Exercise goal »
Write out the listing below without alteration, omitting its pictures.

Information provided »
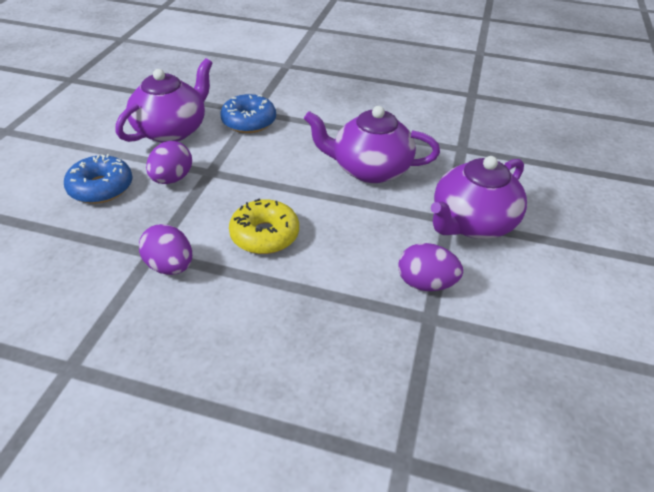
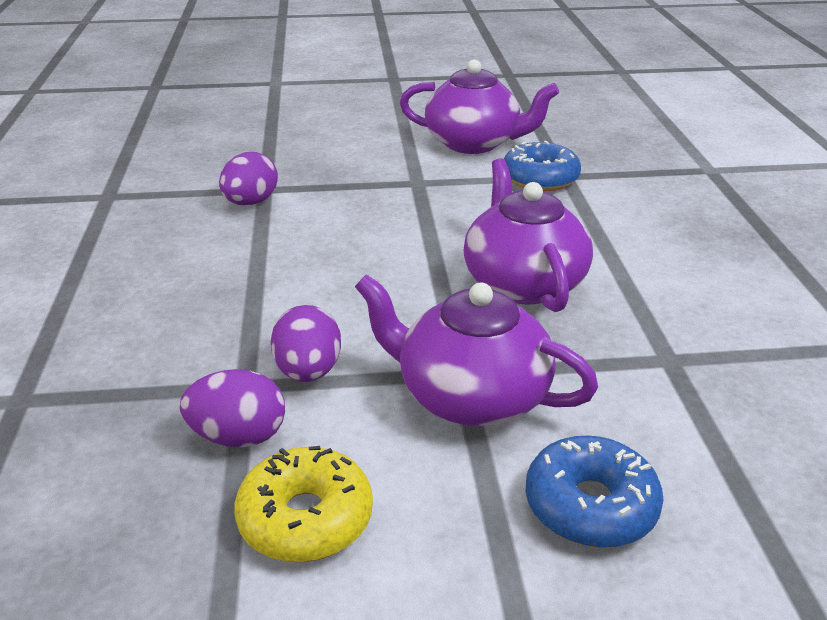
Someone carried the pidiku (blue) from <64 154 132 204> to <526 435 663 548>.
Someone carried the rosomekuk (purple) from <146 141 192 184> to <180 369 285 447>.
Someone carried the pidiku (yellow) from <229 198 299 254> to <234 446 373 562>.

Exercise result »
Someone carried the pidiku (blue) from <64 154 132 204> to <526 435 663 548>.
Someone carried the rosomekuk (purple) from <146 141 192 184> to <180 369 285 447>.
Someone carried the pidiku (yellow) from <229 198 299 254> to <234 446 373 562>.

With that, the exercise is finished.